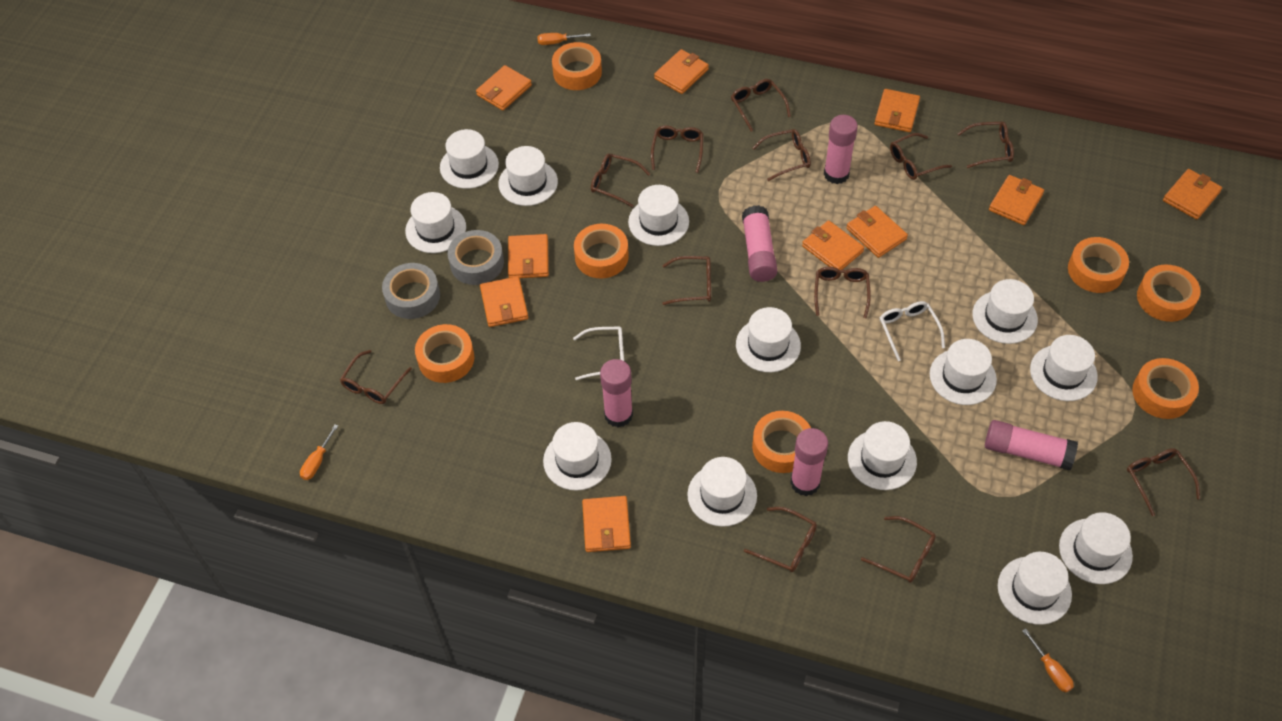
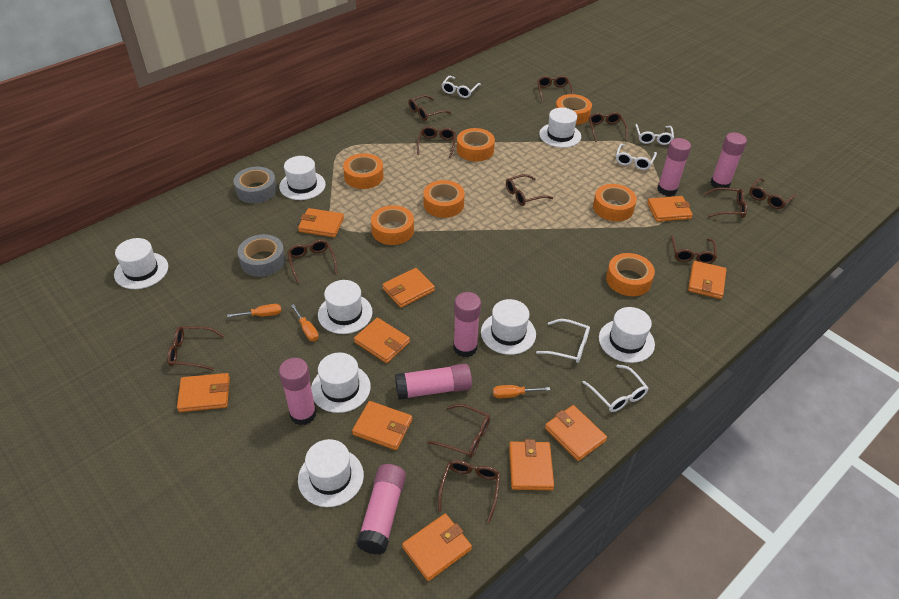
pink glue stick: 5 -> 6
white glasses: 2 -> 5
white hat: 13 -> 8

··········

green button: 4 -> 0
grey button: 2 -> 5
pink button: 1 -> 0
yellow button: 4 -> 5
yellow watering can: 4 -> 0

··········

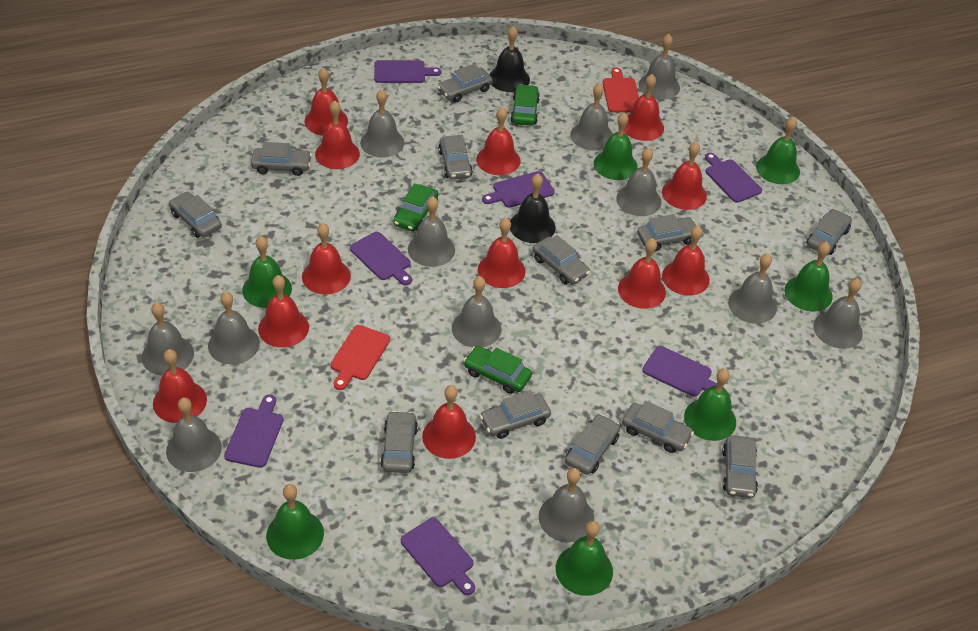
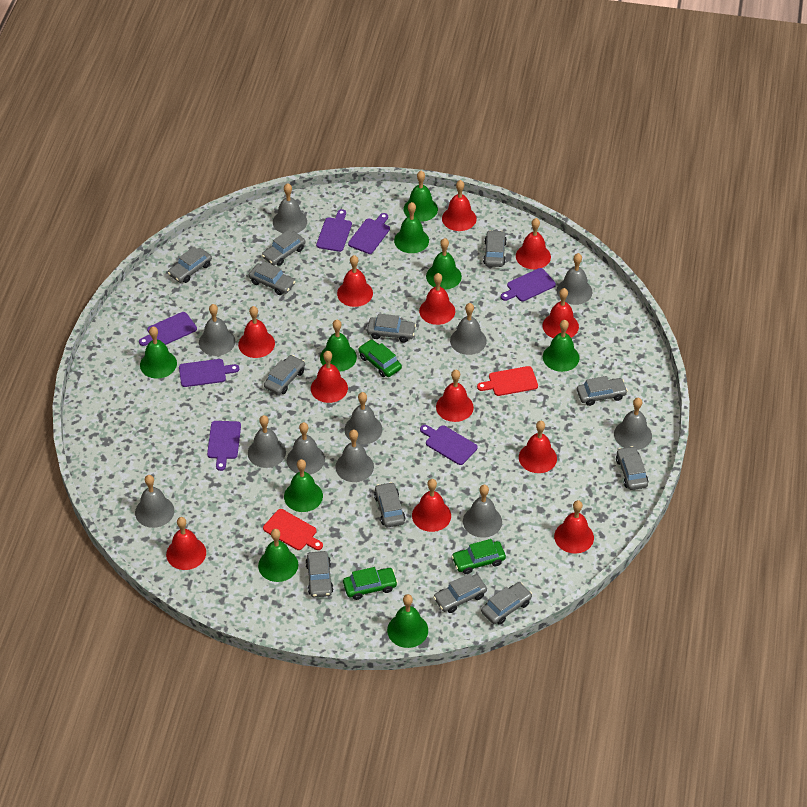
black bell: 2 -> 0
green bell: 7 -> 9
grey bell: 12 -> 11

··········

◆ **WHAT THE TASK REQUIRES**
Above are the records; copy exactly the lines from the line with "pink glue stick: 5 -> 6" through the line with "white hat: 13 -> 8", both included.

◆ **REPLY**
pink glue stick: 5 -> 6
white glasses: 2 -> 5
white hat: 13 -> 8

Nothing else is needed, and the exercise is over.